#### What is needed
Give the data again in full. Keep every line the same.

#### Data

═══

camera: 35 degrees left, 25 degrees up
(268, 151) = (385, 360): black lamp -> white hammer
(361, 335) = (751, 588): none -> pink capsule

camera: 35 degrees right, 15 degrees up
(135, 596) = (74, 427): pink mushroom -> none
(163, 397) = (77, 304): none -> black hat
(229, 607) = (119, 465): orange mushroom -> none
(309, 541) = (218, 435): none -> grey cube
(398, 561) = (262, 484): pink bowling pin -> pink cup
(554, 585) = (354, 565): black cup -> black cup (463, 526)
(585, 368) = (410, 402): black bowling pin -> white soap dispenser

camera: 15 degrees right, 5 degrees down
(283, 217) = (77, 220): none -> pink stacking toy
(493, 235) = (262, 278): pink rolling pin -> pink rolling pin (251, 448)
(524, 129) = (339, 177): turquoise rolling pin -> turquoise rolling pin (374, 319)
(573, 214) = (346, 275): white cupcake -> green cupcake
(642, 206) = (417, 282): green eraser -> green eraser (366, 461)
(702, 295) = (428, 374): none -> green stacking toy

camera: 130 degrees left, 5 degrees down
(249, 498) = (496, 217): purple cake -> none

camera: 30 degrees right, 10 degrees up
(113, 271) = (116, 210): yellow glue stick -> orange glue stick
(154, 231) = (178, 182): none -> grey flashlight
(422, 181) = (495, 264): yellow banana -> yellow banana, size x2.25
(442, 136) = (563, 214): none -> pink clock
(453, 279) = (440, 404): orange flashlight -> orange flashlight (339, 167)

═══

#### Written reply
camera: 35 degrees left, 25 degrees up
(268, 151) = (385, 360): black lamp -> white hammer
(361, 335) = (751, 588): none -> pink capsule

camera: 35 degrees right, 15 degrees up
(135, 596) = (74, 427): pink mushroom -> none
(163, 397) = (77, 304): none -> black hat
(229, 607) = (119, 465): orange mushroom -> none
(309, 541) = (218, 435): none -> grey cube
(398, 561) = (262, 484): pink bowling pin -> pink cup
(554, 585) = (354, 565): black cup -> black cup (463, 526)
(585, 368) = (410, 402): black bowling pin -> white soap dispenser

camera: 15 degrees right, 5 degrees down
(283, 217) = (77, 220): none -> pink stacking toy
(493, 235) = (262, 278): pink rolling pin -> pink rolling pin (251, 448)
(524, 129) = (339, 177): turquoise rolling pin -> turquoise rolling pin (374, 319)
(573, 214) = (346, 275): white cupcake -> green cupcake
(642, 206) = (417, 282): green eraser -> green eraser (366, 461)
(702, 295) = (428, 374): none -> green stacking toy

camera: 130 degrees left, 5 degrees down
(249, 498) = (496, 217): purple cake -> none

camera: 30 degrees right, 10 degrees up
(113, 271) = (116, 210): yellow glue stick -> orange glue stick
(154, 231) = (178, 182): none -> grey flashlight
(422, 181) = (495, 264): yellow banana -> yellow banana, size x2.25
(442, 136) = (563, 214): none -> pink clock
(453, 279) = (440, 404): orange flashlight -> orange flashlight (339, 167)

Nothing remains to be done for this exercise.